**DIRECTIONS FOR THIS TASK:**
Lines that include the string "bulb" are the ones to copy from the entries below.

**Spatial reasoning data:**
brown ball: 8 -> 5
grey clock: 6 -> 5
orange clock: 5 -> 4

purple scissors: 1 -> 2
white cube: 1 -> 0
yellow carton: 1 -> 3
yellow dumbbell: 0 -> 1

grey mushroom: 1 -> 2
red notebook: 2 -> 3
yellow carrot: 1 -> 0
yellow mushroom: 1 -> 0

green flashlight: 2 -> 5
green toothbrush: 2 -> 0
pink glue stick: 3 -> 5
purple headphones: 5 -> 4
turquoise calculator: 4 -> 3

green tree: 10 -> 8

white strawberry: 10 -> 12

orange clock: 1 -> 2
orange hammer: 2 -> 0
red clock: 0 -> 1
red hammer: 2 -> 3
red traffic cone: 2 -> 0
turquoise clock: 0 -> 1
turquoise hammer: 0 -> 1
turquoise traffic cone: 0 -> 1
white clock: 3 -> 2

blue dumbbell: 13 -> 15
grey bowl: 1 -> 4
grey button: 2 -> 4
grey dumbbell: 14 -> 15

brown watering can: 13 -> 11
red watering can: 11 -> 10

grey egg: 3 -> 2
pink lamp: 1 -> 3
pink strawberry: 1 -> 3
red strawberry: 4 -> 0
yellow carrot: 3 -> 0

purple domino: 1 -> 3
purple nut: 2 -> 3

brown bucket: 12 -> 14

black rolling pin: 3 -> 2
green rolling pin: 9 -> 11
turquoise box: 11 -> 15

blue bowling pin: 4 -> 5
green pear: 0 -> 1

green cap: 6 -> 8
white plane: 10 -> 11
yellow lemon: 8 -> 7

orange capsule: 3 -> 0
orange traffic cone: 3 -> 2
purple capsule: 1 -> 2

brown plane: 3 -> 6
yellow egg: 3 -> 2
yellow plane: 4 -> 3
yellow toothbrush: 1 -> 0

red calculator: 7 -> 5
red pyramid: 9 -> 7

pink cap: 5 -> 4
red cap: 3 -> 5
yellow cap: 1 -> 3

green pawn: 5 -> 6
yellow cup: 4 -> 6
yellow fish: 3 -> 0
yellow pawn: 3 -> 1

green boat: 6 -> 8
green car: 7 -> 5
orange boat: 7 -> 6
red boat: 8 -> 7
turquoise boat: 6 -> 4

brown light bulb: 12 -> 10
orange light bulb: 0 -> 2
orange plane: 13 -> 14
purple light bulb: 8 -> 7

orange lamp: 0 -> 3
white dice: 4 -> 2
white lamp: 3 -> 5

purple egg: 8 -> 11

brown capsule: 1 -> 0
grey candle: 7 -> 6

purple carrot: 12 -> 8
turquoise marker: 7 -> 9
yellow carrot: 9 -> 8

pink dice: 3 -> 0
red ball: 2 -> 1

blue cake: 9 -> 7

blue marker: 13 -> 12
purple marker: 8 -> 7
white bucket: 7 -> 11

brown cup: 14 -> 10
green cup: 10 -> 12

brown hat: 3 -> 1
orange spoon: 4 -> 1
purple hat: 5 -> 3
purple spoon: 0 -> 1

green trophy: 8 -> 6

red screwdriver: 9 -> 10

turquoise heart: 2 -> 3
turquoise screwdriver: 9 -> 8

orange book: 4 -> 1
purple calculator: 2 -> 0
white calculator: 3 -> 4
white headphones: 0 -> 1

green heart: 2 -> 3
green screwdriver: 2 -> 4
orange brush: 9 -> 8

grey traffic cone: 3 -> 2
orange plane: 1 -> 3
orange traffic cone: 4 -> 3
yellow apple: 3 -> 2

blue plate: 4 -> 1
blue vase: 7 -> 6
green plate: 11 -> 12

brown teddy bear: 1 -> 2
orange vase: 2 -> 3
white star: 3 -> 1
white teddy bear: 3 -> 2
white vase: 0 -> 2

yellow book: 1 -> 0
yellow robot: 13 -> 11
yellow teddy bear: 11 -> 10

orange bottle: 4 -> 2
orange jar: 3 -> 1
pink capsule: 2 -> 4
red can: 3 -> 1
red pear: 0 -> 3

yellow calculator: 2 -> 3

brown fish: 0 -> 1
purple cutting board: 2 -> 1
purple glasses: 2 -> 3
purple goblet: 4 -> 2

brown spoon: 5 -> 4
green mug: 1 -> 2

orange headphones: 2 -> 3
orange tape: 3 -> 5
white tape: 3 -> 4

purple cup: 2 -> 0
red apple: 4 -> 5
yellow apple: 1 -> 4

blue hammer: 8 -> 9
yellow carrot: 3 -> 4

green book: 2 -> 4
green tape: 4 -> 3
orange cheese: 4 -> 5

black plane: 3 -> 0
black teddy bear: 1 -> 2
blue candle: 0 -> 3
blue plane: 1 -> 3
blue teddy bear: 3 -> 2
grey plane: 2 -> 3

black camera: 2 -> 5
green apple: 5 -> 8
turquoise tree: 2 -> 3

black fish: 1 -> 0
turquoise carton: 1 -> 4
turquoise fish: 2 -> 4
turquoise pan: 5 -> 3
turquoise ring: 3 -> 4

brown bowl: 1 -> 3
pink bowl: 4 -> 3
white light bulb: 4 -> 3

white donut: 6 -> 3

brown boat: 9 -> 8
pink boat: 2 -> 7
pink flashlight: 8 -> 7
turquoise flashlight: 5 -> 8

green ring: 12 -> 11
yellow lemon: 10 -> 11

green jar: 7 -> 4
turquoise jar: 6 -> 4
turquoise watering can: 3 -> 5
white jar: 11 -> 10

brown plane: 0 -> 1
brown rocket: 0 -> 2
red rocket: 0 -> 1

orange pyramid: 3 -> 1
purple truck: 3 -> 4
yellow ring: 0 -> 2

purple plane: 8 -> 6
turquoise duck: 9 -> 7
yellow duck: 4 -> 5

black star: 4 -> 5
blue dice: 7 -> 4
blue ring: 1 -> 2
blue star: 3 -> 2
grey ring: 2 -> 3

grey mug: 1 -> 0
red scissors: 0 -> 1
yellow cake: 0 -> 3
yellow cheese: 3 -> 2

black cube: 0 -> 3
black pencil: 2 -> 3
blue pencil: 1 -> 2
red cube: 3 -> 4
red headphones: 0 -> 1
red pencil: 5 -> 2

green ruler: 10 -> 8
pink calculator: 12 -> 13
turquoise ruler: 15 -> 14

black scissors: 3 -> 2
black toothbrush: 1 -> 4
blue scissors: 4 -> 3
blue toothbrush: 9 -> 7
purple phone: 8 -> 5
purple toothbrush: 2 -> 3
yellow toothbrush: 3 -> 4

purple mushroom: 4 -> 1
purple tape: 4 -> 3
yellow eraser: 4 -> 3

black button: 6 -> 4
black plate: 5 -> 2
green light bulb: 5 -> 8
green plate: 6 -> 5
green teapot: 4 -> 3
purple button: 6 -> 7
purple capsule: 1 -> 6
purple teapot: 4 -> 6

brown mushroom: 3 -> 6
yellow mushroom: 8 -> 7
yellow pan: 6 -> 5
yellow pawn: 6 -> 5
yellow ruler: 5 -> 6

**OUTPUT FOR THIS EXERCISE:**
brown light bulb: 12 -> 10
orange light bulb: 0 -> 2
purple light bulb: 8 -> 7
white light bulb: 4 -> 3
green light bulb: 5 -> 8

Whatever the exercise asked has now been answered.